----- Records for the task -----

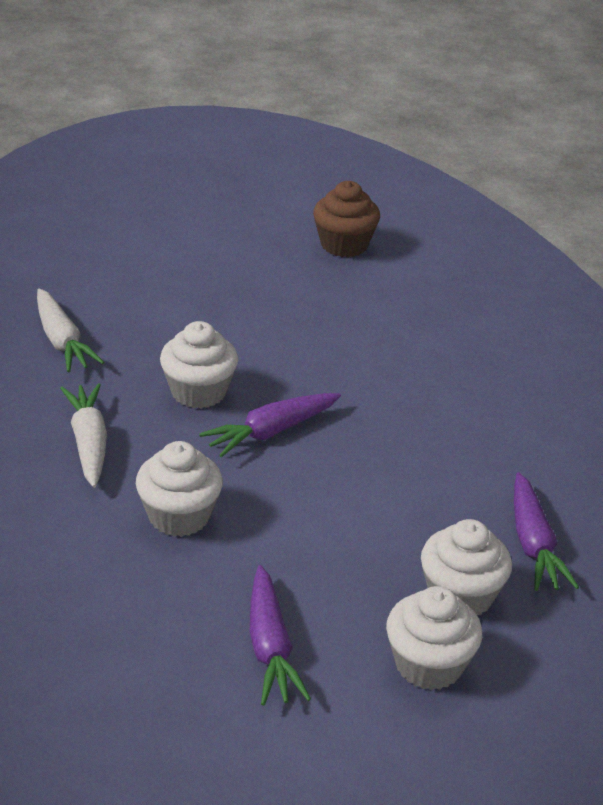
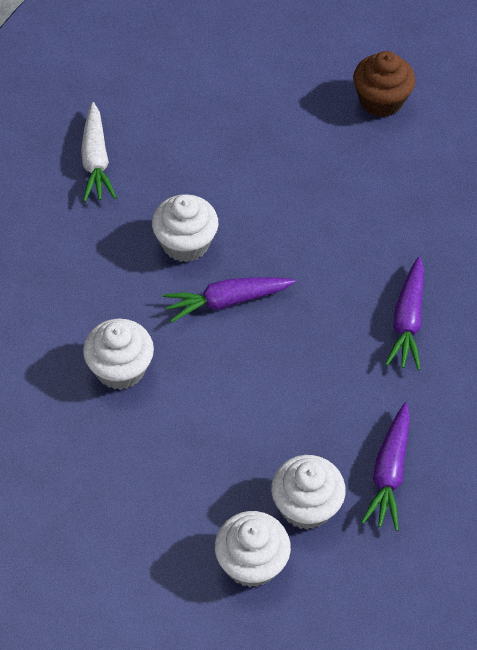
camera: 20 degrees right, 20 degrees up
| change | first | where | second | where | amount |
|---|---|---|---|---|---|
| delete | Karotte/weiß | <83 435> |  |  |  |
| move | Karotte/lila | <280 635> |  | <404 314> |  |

-----

*Work required*. Copy out every line of the data above, taking care to leave the pictures out.

*Answer to this exercise*.
camera: 20 degrees right, 20 degrees up
| change | first | where | second | where | amount |
|---|---|---|---|---|---|
| delete | Karotte/weiß | <83 435> |  |  |  |
| move | Karotte/lila | <280 635> |  | <404 314> |  |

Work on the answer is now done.